Only one stretch of the data below is wanted: the lines starting at the one with "U104 pin PF1: none -> U104/PA3" and ending at the one with "R101: 2.2k (3V3, U101/RST)", both included, given again exactly.

......

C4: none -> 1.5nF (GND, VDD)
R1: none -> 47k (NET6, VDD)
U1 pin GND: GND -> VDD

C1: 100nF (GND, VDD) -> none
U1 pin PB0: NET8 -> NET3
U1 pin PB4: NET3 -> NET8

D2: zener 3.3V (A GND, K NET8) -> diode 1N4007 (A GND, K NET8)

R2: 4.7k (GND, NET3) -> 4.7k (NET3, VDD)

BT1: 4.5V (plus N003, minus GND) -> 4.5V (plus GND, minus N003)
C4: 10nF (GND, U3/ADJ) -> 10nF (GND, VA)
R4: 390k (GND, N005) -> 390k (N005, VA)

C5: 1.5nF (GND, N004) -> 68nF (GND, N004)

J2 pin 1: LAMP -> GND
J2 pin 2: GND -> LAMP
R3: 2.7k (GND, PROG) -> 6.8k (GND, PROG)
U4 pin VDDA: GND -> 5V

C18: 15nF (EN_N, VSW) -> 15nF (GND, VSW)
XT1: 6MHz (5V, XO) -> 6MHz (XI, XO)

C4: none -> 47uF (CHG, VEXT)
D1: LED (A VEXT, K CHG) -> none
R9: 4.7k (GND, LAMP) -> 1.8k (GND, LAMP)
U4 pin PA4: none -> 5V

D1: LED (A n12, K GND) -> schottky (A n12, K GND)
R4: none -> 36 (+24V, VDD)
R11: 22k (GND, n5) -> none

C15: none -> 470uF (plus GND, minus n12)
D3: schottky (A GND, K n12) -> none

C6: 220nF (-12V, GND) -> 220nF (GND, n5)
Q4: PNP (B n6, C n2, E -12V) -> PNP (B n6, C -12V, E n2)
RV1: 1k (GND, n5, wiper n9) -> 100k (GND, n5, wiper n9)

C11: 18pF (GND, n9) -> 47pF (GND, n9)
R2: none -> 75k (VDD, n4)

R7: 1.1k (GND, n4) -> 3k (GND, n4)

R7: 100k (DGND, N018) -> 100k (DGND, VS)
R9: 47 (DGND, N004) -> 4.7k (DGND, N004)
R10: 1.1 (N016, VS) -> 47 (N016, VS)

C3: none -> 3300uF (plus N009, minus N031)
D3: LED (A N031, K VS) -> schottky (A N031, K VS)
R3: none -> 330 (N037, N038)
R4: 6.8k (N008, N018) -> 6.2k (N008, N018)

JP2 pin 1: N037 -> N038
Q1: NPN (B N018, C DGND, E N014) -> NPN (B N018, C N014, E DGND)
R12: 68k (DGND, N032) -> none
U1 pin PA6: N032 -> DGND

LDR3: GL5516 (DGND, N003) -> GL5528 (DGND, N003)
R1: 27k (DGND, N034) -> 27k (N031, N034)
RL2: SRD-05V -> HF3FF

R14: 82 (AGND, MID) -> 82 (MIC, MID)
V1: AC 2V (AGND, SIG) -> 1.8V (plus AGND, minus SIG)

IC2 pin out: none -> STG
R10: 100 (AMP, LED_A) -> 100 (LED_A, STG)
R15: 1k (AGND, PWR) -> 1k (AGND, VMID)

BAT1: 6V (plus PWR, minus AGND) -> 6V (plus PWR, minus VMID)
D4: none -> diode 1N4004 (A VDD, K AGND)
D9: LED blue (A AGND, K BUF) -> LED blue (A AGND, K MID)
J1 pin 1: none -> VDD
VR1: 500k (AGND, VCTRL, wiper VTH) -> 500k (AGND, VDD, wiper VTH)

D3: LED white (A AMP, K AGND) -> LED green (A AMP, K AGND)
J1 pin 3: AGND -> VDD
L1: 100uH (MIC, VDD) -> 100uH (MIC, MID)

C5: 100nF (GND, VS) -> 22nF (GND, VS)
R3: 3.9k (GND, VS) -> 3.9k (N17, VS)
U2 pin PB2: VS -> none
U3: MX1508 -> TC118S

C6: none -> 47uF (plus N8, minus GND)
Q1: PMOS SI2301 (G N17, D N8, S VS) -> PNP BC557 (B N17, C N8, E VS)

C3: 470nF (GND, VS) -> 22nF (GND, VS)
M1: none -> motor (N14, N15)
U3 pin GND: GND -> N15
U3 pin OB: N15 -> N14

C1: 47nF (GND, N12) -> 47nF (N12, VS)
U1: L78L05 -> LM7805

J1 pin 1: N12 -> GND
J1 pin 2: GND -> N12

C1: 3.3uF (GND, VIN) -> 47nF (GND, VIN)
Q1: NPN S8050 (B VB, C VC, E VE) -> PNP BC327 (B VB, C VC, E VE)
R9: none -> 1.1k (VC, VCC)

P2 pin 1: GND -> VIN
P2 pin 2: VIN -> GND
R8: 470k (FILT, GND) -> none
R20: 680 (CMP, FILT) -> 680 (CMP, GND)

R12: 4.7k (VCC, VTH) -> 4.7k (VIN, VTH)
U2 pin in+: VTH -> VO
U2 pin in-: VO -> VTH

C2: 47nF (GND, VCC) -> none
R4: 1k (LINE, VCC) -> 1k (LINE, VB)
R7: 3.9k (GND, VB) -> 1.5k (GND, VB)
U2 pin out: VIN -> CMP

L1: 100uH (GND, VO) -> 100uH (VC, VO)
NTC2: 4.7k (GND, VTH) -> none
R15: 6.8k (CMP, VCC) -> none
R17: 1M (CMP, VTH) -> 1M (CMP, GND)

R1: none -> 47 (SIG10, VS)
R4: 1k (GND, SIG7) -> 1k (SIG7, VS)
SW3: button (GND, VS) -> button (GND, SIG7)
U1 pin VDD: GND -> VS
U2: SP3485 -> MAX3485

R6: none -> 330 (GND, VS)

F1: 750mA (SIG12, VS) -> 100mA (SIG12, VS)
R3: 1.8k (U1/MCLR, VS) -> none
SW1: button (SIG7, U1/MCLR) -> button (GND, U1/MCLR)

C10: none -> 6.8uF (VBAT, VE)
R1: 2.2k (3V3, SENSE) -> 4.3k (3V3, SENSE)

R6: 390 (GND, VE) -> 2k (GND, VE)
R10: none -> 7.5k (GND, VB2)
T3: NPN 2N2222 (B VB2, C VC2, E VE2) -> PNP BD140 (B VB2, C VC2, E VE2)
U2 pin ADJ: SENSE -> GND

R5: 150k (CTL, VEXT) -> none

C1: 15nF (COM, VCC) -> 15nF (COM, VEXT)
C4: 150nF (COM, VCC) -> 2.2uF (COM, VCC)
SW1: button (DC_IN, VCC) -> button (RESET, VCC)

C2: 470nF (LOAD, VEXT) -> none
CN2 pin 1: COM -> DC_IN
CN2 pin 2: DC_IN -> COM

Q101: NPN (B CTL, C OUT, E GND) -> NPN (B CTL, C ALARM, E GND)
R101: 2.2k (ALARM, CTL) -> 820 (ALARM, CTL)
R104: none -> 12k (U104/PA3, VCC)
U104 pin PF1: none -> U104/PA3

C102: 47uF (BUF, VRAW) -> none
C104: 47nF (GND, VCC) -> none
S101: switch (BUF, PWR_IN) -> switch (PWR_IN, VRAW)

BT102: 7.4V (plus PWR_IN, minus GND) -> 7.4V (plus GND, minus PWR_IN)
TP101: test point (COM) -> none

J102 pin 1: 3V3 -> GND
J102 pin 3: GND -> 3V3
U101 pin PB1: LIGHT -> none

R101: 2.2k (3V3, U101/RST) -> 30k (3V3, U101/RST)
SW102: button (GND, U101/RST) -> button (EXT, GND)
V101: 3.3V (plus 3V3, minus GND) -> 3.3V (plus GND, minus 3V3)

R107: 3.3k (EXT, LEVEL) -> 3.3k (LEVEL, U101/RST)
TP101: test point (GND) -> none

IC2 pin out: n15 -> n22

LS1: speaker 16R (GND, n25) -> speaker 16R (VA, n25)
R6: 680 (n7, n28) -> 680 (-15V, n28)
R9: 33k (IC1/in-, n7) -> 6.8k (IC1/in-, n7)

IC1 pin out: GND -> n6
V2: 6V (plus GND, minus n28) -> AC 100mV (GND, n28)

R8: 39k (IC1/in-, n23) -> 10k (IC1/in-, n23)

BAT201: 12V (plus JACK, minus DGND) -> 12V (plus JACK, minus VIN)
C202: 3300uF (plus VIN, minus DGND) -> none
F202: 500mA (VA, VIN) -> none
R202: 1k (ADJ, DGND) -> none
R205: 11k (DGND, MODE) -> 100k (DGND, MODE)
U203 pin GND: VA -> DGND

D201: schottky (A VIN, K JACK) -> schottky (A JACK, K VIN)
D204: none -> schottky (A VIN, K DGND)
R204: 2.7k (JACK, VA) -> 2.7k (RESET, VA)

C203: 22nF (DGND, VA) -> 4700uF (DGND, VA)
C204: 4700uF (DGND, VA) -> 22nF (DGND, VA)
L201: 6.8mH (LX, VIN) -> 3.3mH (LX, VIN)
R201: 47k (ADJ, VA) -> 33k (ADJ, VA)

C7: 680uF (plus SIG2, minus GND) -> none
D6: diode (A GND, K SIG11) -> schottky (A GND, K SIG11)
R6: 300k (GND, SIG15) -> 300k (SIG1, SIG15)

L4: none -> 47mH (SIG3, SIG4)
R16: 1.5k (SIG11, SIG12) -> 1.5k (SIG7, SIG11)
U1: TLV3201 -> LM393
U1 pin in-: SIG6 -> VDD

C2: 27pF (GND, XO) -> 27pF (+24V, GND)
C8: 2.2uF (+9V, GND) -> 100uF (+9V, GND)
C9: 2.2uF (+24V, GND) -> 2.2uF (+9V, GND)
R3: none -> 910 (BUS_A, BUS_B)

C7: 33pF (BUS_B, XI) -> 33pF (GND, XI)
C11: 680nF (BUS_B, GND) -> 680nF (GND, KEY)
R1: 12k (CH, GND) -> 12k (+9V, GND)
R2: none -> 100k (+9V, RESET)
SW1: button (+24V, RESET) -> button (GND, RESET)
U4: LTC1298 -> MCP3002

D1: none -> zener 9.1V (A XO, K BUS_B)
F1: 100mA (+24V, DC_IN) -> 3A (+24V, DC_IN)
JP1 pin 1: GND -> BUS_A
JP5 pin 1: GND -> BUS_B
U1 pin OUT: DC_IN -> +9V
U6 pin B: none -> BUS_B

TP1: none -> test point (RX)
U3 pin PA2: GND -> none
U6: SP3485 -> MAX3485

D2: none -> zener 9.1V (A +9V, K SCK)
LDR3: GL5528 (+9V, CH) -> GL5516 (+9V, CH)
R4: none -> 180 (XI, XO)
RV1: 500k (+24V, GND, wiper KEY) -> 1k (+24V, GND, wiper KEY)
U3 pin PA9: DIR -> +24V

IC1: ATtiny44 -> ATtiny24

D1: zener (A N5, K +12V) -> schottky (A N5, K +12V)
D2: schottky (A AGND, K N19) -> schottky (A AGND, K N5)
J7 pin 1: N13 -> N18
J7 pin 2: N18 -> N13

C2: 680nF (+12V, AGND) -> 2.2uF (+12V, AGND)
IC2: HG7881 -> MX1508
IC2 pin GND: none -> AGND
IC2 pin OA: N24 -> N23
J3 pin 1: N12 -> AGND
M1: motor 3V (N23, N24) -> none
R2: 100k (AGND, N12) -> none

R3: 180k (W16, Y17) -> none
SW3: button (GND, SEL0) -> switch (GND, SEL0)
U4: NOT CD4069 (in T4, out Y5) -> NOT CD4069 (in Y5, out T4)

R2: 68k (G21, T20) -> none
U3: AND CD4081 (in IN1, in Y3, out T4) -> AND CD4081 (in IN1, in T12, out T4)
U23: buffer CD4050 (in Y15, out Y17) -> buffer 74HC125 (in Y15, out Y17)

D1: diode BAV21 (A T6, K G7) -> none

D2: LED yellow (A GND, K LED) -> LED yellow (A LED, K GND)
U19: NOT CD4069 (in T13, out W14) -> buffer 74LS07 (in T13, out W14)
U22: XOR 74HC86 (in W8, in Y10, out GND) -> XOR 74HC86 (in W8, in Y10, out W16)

......

▶ [Response to this exercise]:
U104 pin PF1: none -> U104/PA3

C102: 47uF (BUF, VRAW) -> none
C104: 47nF (GND, VCC) -> none
S101: switch (BUF, PWR_IN) -> switch (PWR_IN, VRAW)

BT102: 7.4V (plus PWR_IN, minus GND) -> 7.4V (plus GND, minus PWR_IN)
TP101: test point (COM) -> none

J102 pin 1: 3V3 -> GND
J102 pin 3: GND -> 3V3
U101 pin PB1: LIGHT -> none

R101: 2.2k (3V3, U101/RST) -> 30k (3V3, U101/RST)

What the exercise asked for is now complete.